[Items from a dataset]
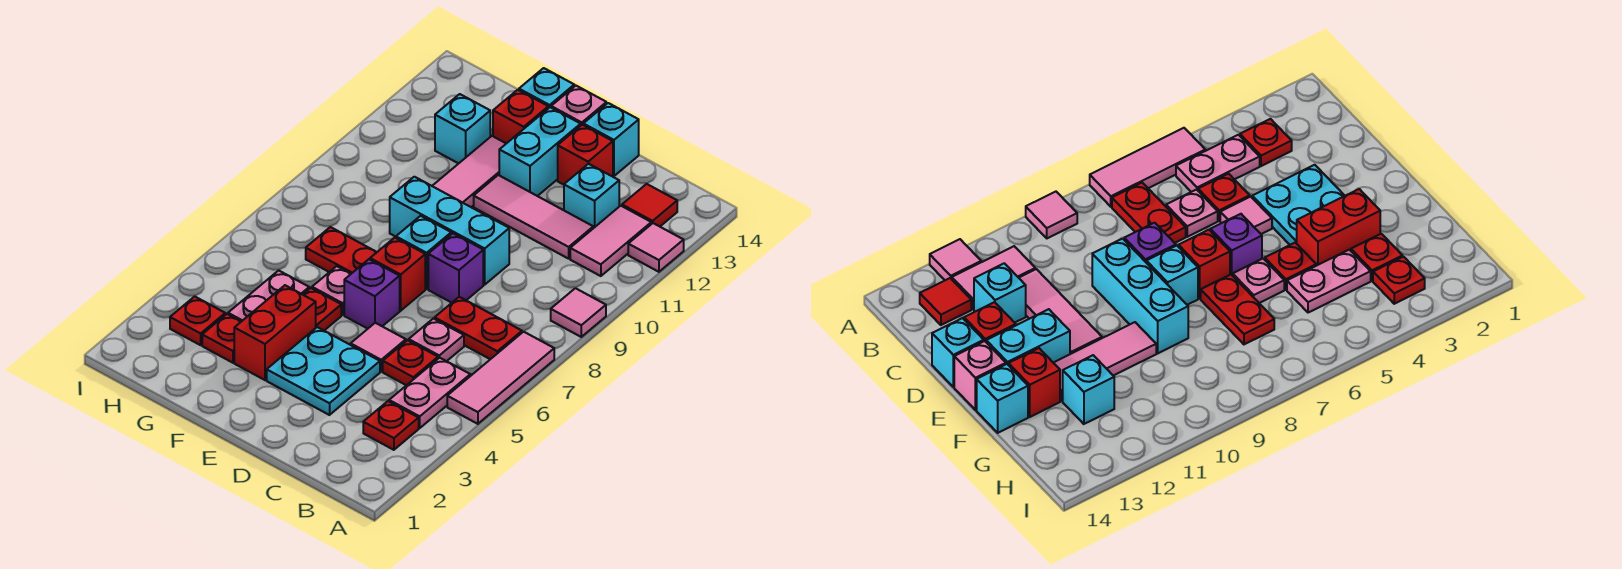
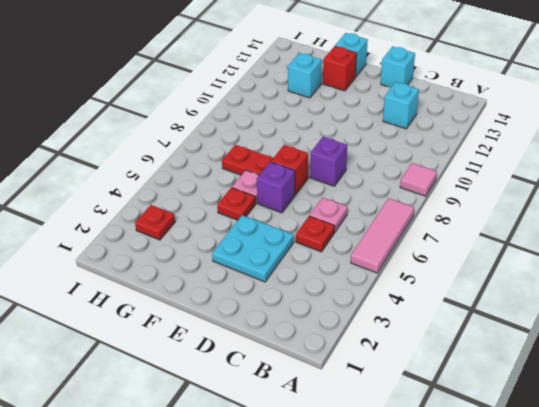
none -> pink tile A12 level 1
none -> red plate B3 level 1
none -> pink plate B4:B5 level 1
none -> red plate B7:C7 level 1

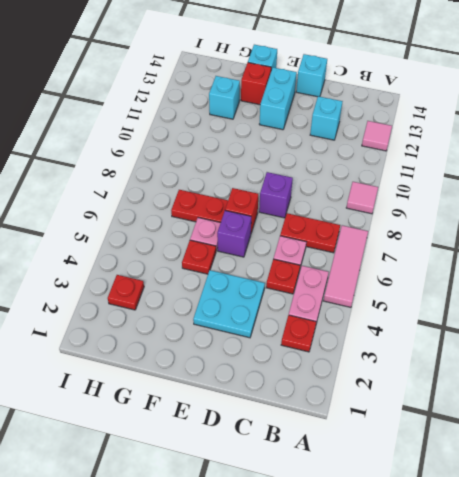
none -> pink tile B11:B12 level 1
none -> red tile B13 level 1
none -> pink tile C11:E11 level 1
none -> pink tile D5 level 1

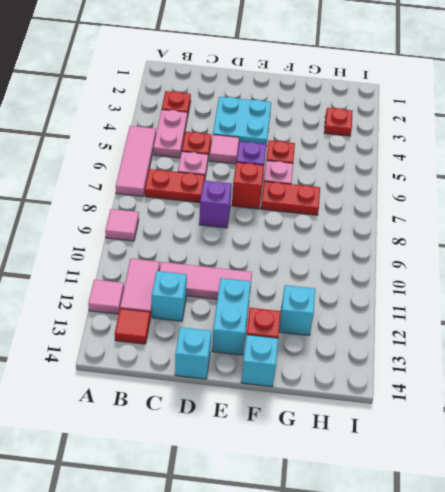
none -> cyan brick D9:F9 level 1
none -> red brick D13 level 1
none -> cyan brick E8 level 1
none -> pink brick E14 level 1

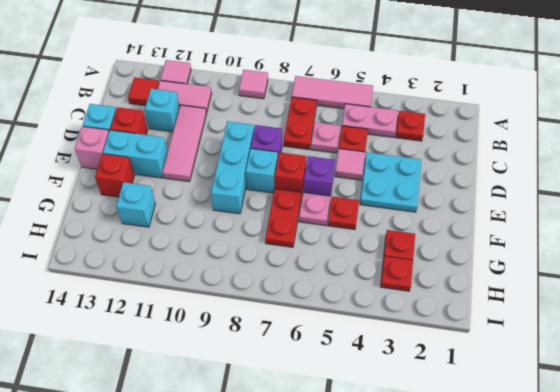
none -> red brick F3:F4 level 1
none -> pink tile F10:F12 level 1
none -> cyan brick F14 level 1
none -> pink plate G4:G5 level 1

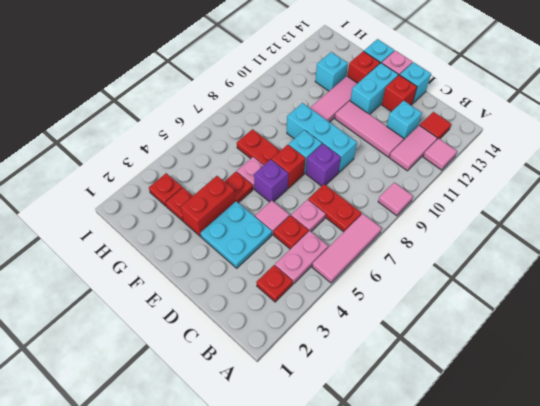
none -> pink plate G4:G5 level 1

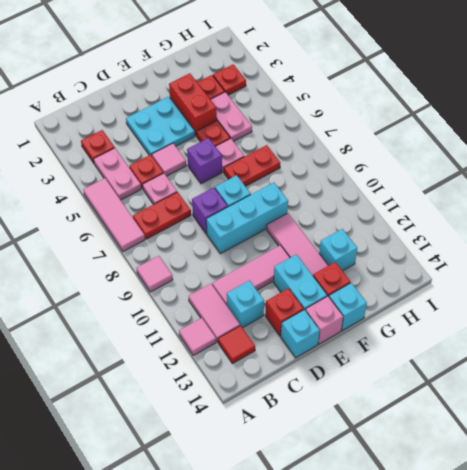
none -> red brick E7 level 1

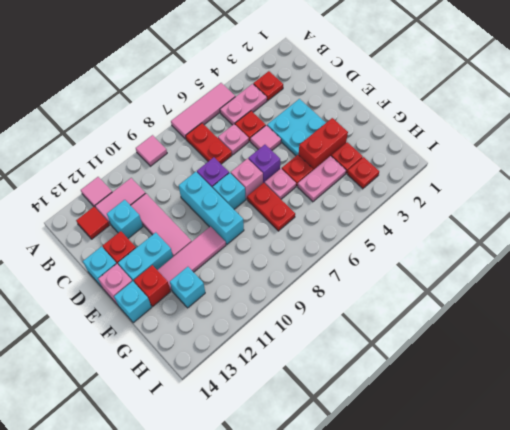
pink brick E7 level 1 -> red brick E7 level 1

Work task: Print every record above exactly, but no pictures.

Exercise answer:
none -> pink tile A12 level 1
none -> red plate B3 level 1
none -> pink plate B4:B5 level 1
none -> red plate B7:C7 level 1

none -> pink tile B11:B12 level 1
none -> red tile B13 level 1
none -> pink tile C11:E11 level 1
none -> pink tile D5 level 1

none -> cyan brick D9:F9 level 1
none -> red brick D13 level 1
none -> cyan brick E8 level 1
none -> pink brick E14 level 1

none -> red brick F3:F4 level 1
none -> pink tile F10:F12 level 1
none -> cyan brick F14 level 1
none -> pink plate G4:G5 level 1

none -> pink plate G4:G5 level 1

none -> red brick E7 level 1

pink brick E7 level 1 -> red brick E7 level 1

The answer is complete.